- Task instructions
Once you find the line containing "brown cone: 3 -> 2" in the data below, copy it and each following line exactly, up to and including the line containing "purple cube: 0 -> 1", and nothing else.
-- Records provided follows --
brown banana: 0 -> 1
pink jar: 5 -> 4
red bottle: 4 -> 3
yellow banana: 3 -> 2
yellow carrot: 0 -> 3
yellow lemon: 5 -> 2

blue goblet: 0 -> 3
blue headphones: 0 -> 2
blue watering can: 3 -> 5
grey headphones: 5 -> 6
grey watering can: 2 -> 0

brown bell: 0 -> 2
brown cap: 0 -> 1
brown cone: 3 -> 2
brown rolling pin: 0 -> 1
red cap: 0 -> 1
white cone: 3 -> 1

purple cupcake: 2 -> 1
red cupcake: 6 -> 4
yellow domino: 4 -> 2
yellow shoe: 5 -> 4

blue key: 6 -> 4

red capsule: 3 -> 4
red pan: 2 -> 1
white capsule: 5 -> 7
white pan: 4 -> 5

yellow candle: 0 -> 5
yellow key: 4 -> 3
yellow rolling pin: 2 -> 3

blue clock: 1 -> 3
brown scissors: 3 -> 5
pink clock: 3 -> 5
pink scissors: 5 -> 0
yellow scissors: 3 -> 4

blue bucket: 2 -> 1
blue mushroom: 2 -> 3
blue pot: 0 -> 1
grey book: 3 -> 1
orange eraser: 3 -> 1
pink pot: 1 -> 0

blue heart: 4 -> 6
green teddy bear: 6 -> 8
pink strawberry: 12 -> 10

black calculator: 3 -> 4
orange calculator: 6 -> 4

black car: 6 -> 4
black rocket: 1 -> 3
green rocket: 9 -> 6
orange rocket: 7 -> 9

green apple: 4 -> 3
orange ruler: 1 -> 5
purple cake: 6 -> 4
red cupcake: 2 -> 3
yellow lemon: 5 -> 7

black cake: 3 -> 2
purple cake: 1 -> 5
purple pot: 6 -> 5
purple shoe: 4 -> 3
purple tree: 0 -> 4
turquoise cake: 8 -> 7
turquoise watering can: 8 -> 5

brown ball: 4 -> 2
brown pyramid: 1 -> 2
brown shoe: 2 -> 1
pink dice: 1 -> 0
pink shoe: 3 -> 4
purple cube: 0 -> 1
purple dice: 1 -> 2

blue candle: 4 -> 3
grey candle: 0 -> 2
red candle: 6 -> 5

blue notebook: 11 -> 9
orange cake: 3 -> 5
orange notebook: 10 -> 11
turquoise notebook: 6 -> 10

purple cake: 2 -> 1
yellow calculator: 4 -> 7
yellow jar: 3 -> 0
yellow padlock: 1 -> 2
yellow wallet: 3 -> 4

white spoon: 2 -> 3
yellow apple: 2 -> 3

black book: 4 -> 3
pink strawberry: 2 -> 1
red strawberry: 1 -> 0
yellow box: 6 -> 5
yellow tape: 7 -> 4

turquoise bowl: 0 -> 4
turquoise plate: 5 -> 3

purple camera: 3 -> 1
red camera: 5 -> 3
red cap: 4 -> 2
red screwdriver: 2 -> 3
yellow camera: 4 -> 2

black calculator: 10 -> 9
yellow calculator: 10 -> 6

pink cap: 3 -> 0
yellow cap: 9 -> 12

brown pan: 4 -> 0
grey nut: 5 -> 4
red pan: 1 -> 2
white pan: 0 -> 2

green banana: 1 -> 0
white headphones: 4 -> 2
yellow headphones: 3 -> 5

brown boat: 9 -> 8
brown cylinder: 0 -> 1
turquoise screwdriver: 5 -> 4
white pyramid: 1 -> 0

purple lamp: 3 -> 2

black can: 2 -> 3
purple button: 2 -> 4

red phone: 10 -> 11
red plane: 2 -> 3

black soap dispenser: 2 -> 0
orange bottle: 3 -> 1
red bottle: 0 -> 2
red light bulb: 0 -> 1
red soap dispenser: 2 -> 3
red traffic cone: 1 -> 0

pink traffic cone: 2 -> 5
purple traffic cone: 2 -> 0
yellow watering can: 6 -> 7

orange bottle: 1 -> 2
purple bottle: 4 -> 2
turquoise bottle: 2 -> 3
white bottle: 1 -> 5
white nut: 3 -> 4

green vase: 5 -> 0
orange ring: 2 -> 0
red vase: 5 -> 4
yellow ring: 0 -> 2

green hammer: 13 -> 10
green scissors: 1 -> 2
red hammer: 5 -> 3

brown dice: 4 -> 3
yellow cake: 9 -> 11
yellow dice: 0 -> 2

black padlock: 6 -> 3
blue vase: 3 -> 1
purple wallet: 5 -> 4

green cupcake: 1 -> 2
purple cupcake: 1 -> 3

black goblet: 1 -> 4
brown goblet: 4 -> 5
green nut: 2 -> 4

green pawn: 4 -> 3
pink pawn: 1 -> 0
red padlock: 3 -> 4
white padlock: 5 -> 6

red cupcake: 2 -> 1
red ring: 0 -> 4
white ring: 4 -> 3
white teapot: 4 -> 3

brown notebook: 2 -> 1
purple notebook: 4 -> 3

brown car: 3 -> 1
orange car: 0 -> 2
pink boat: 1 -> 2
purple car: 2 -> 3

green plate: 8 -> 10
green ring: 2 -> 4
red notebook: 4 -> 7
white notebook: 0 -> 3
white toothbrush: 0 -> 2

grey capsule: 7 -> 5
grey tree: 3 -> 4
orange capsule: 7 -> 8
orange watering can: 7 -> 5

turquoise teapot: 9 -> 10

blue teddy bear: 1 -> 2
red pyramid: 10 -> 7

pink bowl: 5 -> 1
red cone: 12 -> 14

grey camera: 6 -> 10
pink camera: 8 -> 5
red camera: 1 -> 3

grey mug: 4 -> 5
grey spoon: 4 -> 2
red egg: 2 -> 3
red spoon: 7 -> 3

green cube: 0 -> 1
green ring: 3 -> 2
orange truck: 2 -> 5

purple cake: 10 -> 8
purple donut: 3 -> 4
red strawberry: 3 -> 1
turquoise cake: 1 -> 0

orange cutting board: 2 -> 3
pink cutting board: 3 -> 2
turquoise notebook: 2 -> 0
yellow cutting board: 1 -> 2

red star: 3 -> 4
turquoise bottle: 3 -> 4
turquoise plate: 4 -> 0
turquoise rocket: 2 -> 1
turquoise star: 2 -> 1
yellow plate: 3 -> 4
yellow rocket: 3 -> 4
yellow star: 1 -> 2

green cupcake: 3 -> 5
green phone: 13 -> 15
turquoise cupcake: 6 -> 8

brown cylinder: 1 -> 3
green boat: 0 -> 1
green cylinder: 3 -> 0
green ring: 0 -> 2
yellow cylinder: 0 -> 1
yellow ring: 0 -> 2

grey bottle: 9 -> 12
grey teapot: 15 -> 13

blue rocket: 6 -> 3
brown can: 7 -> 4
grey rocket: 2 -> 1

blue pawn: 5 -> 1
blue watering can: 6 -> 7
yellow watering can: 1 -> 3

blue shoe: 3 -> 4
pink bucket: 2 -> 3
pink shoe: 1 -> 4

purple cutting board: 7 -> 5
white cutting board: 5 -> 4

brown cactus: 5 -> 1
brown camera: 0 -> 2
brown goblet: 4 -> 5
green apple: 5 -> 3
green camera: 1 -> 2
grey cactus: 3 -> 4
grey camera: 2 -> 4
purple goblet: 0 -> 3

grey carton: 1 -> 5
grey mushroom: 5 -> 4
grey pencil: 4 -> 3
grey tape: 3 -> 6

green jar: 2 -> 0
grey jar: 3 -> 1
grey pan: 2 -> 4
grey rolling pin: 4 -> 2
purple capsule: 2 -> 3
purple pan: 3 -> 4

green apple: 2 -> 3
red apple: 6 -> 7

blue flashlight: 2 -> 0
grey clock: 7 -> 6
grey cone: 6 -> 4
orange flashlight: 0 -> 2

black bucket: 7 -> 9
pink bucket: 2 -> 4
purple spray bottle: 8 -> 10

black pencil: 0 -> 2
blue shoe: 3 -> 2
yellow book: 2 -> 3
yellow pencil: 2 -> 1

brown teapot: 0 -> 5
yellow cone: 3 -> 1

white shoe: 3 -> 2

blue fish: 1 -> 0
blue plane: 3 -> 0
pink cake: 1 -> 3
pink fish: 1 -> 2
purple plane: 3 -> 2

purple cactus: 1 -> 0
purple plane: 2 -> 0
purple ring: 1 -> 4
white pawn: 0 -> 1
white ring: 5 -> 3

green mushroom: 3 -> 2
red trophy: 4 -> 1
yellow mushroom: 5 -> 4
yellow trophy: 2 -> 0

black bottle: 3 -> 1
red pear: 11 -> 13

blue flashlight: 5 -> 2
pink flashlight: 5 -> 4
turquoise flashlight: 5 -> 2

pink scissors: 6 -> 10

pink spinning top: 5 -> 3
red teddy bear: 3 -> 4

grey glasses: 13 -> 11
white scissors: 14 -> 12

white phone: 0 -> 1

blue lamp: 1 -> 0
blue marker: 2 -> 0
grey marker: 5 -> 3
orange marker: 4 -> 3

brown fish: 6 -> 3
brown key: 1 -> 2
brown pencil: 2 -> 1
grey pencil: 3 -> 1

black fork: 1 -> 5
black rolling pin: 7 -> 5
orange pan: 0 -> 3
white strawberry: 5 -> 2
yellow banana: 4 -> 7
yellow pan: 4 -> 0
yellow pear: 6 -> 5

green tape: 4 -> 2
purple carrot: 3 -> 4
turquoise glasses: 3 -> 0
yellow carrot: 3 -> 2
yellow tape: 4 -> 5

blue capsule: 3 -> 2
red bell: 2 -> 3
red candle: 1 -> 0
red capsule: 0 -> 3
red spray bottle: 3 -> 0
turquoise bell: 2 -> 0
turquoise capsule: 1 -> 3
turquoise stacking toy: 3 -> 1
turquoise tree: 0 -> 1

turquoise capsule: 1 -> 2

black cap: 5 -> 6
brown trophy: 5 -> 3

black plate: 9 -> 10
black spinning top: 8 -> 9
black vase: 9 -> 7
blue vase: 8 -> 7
-- Records provided concluded --
- Solution to the exercise
brown cone: 3 -> 2
brown rolling pin: 0 -> 1
red cap: 0 -> 1
white cone: 3 -> 1

purple cupcake: 2 -> 1
red cupcake: 6 -> 4
yellow domino: 4 -> 2
yellow shoe: 5 -> 4

blue key: 6 -> 4

red capsule: 3 -> 4
red pan: 2 -> 1
white capsule: 5 -> 7
white pan: 4 -> 5

yellow candle: 0 -> 5
yellow key: 4 -> 3
yellow rolling pin: 2 -> 3

blue clock: 1 -> 3
brown scissors: 3 -> 5
pink clock: 3 -> 5
pink scissors: 5 -> 0
yellow scissors: 3 -> 4

blue bucket: 2 -> 1
blue mushroom: 2 -> 3
blue pot: 0 -> 1
grey book: 3 -> 1
orange eraser: 3 -> 1
pink pot: 1 -> 0

blue heart: 4 -> 6
green teddy bear: 6 -> 8
pink strawberry: 12 -> 10

black calculator: 3 -> 4
orange calculator: 6 -> 4

black car: 6 -> 4
black rocket: 1 -> 3
green rocket: 9 -> 6
orange rocket: 7 -> 9

green apple: 4 -> 3
orange ruler: 1 -> 5
purple cake: 6 -> 4
red cupcake: 2 -> 3
yellow lemon: 5 -> 7

black cake: 3 -> 2
purple cake: 1 -> 5
purple pot: 6 -> 5
purple shoe: 4 -> 3
purple tree: 0 -> 4
turquoise cake: 8 -> 7
turquoise watering can: 8 -> 5

brown ball: 4 -> 2
brown pyramid: 1 -> 2
brown shoe: 2 -> 1
pink dice: 1 -> 0
pink shoe: 3 -> 4
purple cube: 0 -> 1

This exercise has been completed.